If the records include pictures, omit them and set down everything else verbatim.
++++++
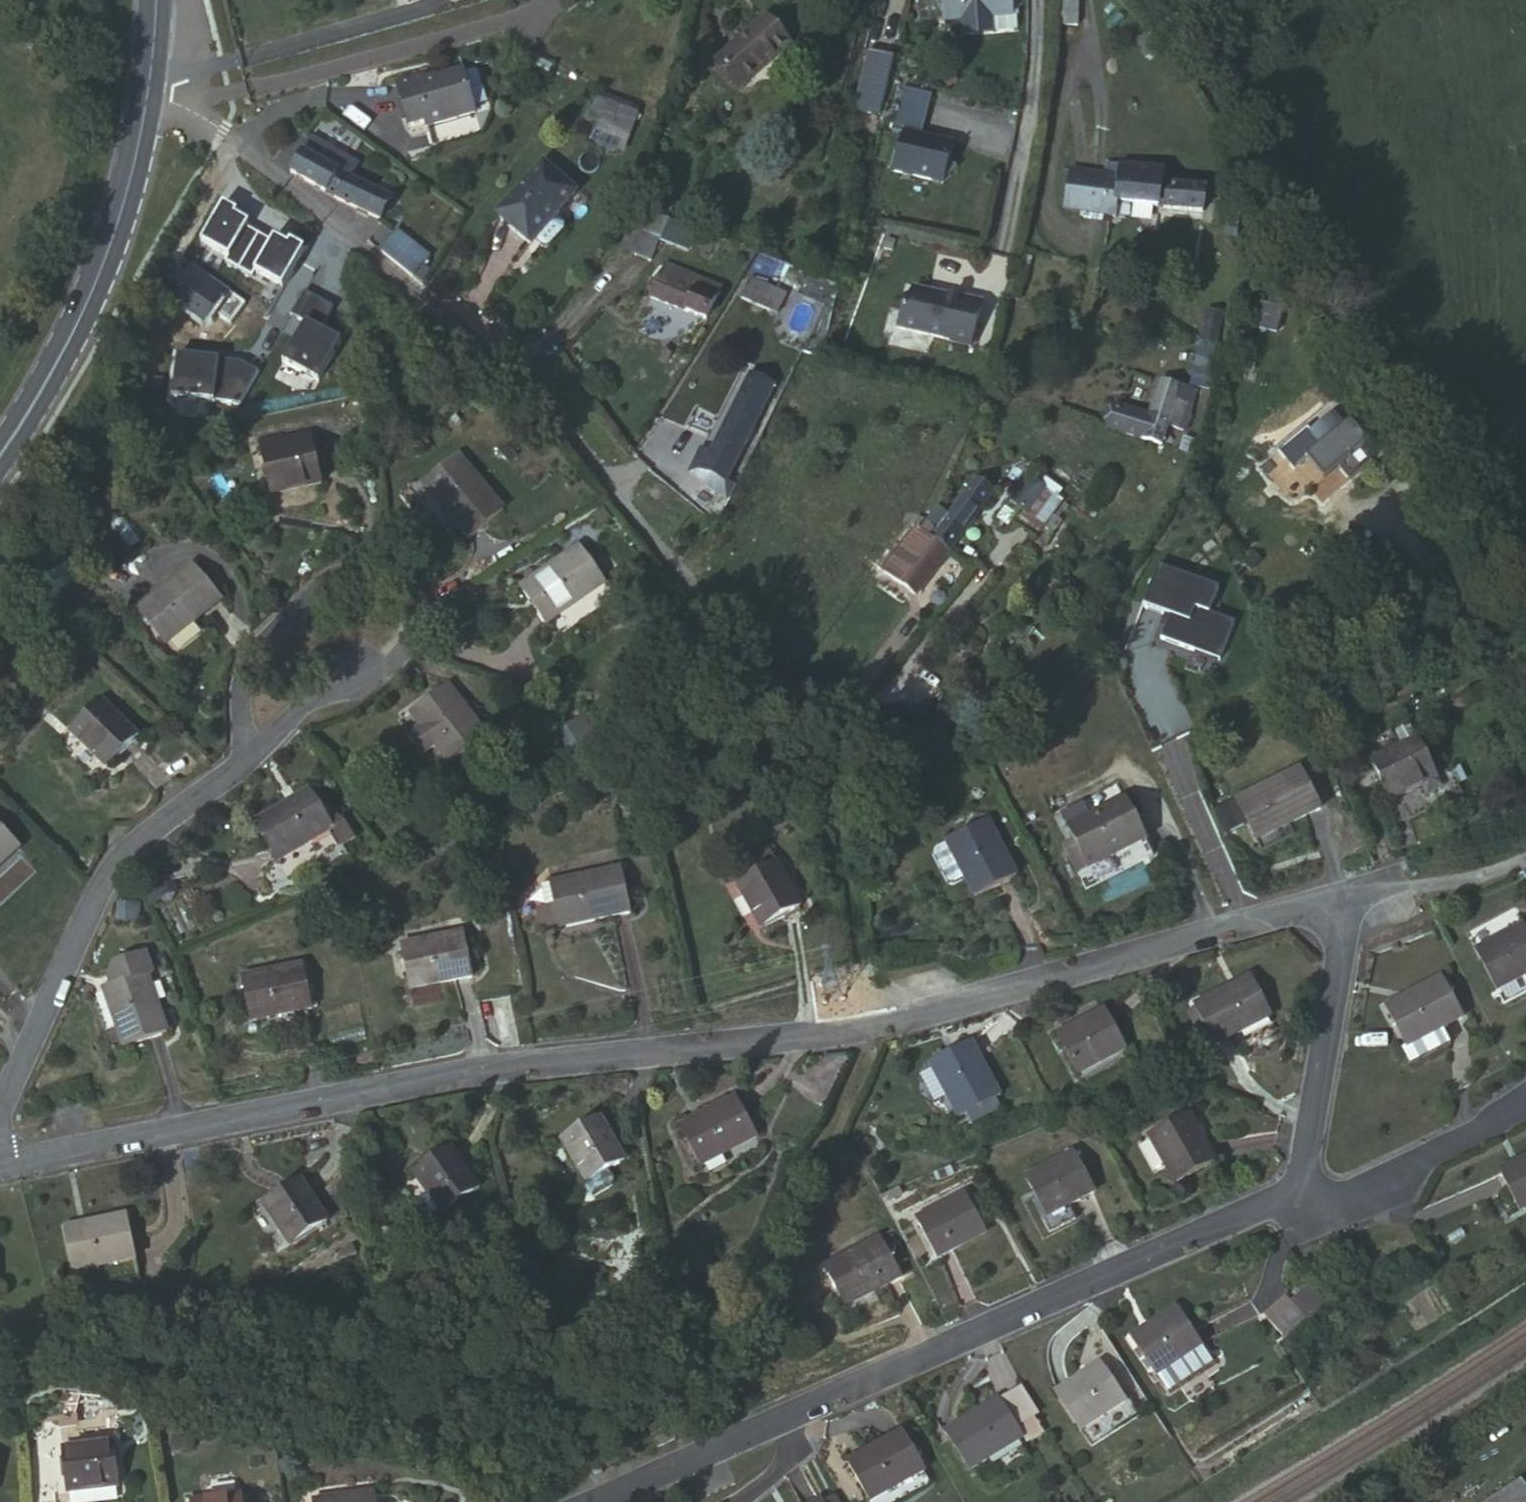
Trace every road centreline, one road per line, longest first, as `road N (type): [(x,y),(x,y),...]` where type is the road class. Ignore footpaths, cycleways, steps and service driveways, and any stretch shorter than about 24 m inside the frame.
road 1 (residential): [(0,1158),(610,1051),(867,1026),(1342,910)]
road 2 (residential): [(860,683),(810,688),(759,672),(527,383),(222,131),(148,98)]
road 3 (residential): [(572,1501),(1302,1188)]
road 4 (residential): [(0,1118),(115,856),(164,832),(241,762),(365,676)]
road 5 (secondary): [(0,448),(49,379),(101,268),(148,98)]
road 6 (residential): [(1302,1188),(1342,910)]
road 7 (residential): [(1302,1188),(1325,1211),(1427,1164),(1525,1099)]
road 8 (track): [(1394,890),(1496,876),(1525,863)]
++++++
▸ **Worked solution**
Trace every road centreline, one road per line, longest first, as `road N (type): [(x,y),(x,y),...]` where type is the road class. Ignore footpaths, cycleways, steps and service driveways, and any stretch shorter than about 24 m inside the frame.
road 1 (residential): [(0,1158),(610,1051),(867,1026),(1342,910)]
road 2 (residential): [(860,683),(810,688),(759,672),(527,383),(222,131),(148,98)]
road 3 (residential): [(572,1501),(1302,1188)]
road 4 (residential): [(0,1118),(115,856),(164,832),(241,762),(365,676)]
road 5 (secondary): [(0,448),(49,379),(101,268),(148,98)]
road 6 (residential): [(1302,1188),(1342,910)]
road 7 (residential): [(1302,1188),(1325,1211),(1427,1164),(1525,1099)]
road 8 (track): [(1394,890),(1496,876),(1525,863)]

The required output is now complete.